The problem
For this listing, the lines between the one holding "camera: 55 degrees left, 5 degrees down" and the one holding "(506, 313) = (459, 207): none", inclusive, must be set down exactly.

[[ Excerpted records, beginning ]]

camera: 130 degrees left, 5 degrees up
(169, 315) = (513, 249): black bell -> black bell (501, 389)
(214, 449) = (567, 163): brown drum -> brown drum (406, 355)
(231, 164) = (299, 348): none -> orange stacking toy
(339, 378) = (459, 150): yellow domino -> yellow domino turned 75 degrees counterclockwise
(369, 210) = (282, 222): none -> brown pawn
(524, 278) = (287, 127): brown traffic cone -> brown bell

[[ Excerpted records, end ]]
[[ Excerpted records, beginning ]]

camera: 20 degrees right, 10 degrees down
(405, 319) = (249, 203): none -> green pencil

[[ Excerpted records, end ]]
[[ Excerpted records, beginning ]]

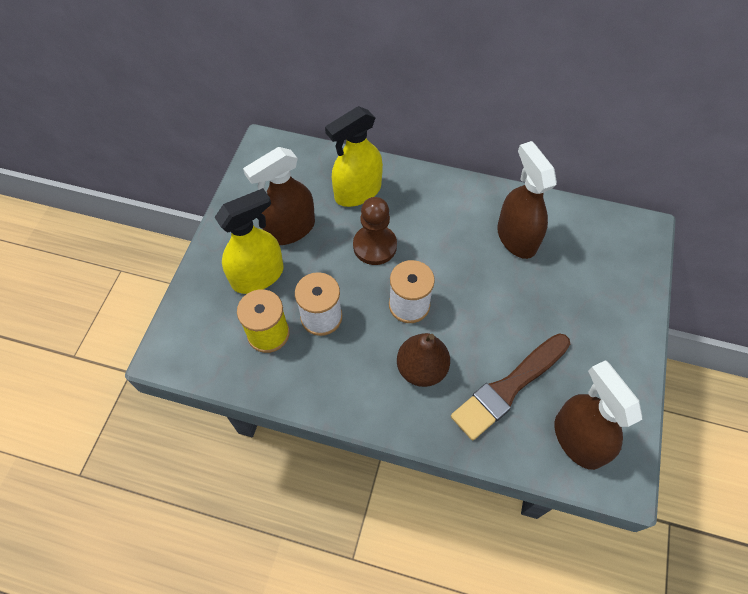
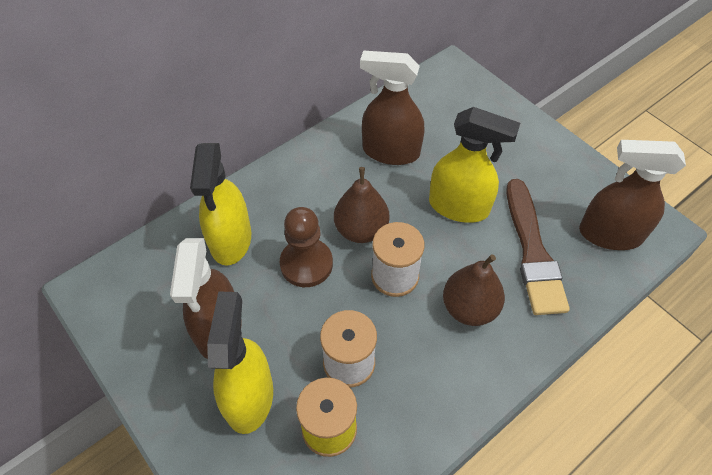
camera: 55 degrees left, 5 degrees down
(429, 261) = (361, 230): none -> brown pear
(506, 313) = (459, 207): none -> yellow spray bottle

[[ Excerpted records, end ]]

Response to the task
camera: 55 degrees left, 5 degrees down
(429, 261) = (361, 230): none -> brown pear
(506, 313) = (459, 207): none -> yellow spray bottle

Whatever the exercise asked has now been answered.